-- Exercise aim --
Copy out the lines below that hold the word "brown".

··········

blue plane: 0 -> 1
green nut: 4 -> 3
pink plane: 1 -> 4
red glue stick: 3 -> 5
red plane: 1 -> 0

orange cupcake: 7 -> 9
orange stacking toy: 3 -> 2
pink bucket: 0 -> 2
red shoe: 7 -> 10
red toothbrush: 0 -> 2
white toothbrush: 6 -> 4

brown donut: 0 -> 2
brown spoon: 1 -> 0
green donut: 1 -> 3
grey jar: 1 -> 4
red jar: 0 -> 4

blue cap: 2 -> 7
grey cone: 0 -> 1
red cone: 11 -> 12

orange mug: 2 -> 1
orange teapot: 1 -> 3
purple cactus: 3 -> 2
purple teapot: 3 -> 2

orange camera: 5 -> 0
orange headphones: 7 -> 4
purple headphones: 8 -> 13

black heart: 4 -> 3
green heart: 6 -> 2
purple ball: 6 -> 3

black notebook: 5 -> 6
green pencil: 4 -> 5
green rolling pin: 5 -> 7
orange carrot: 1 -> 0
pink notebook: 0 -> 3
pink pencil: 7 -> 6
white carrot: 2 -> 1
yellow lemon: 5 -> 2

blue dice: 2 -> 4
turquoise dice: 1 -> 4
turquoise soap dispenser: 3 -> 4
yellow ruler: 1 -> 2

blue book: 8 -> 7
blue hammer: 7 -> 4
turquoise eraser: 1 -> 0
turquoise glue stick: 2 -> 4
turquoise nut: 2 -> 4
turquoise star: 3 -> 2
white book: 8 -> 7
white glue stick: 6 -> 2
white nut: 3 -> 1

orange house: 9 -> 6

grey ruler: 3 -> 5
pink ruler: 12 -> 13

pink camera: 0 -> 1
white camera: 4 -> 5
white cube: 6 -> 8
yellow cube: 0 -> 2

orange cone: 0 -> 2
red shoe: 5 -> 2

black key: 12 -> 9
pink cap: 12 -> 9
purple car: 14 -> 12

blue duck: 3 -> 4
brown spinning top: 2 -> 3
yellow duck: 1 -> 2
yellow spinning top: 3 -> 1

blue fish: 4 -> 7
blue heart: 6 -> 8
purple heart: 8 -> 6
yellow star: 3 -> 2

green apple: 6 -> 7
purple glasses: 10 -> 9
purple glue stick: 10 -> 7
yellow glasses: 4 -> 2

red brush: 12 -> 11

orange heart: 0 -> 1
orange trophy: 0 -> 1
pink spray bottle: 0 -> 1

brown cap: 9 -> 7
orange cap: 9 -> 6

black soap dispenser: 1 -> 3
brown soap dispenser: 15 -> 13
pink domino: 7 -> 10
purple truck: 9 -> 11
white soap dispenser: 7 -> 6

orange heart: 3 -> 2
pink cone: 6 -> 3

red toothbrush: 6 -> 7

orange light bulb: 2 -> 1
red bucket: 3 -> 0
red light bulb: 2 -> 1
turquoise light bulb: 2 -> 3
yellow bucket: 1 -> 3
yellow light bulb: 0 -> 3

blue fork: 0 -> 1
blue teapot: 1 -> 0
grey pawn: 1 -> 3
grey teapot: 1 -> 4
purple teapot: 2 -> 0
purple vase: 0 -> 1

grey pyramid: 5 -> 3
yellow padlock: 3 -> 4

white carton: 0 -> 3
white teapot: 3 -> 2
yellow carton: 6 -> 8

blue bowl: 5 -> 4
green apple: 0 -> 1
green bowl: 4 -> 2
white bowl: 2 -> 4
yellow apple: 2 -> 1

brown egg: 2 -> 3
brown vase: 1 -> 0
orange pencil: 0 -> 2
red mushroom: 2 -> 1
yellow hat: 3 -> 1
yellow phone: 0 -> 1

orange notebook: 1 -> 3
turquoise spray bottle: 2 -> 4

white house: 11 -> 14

··········

-- Written answer --
brown donut: 0 -> 2
brown spoon: 1 -> 0
brown spinning top: 2 -> 3
brown cap: 9 -> 7
brown soap dispenser: 15 -> 13
brown egg: 2 -> 3
brown vase: 1 -> 0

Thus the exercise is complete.